(Coordinate-based change listings)
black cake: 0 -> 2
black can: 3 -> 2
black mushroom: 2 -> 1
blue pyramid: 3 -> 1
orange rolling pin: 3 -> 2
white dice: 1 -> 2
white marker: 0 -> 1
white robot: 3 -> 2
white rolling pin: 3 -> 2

*What the exercise asks:* Having looked over the entries above, reproduce all of them exactly.

*Written solution:*
black cake: 0 -> 2
black can: 3 -> 2
black mushroom: 2 -> 1
blue pyramid: 3 -> 1
orange rolling pin: 3 -> 2
white dice: 1 -> 2
white marker: 0 -> 1
white robot: 3 -> 2
white rolling pin: 3 -> 2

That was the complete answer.